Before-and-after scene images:
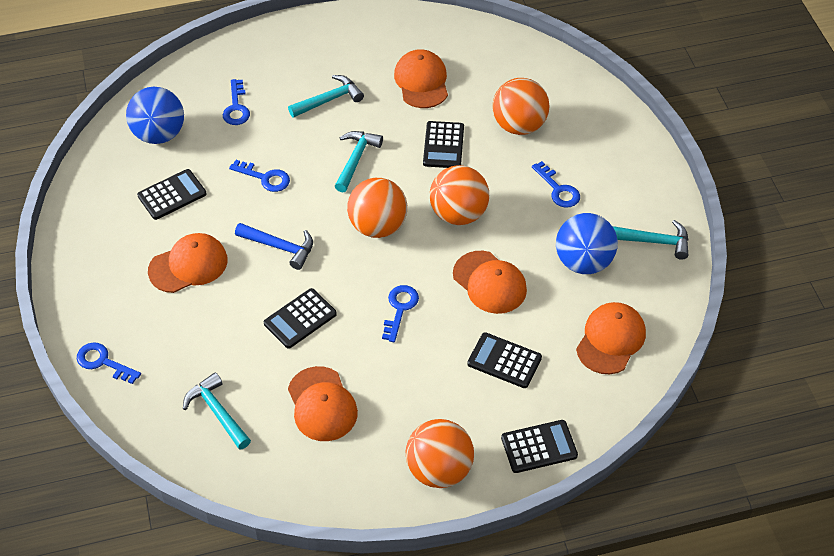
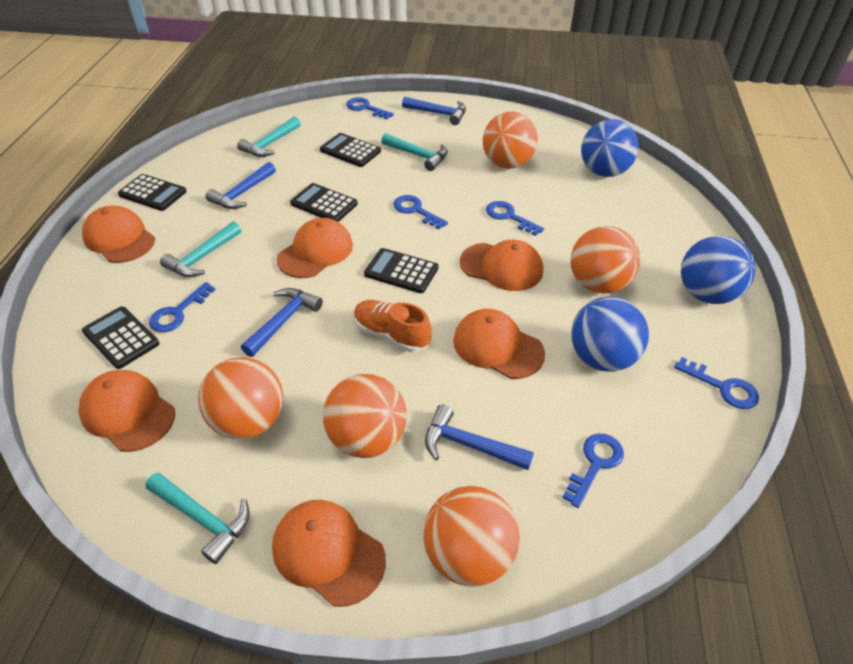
blue ball: 2 -> 3
blue hammer: 1 -> 4
blue key: 5 -> 6
orange ball: 4 -> 5
orange cap: 5 -> 6
orange shoe: 0 -> 1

[WORK REQUIRED]: Transcribe each entry exactly, pictures excluded.

[FINISHED EXERCISE]:
blue ball: 2 -> 3
blue hammer: 1 -> 4
blue key: 5 -> 6
orange ball: 4 -> 5
orange cap: 5 -> 6
orange shoe: 0 -> 1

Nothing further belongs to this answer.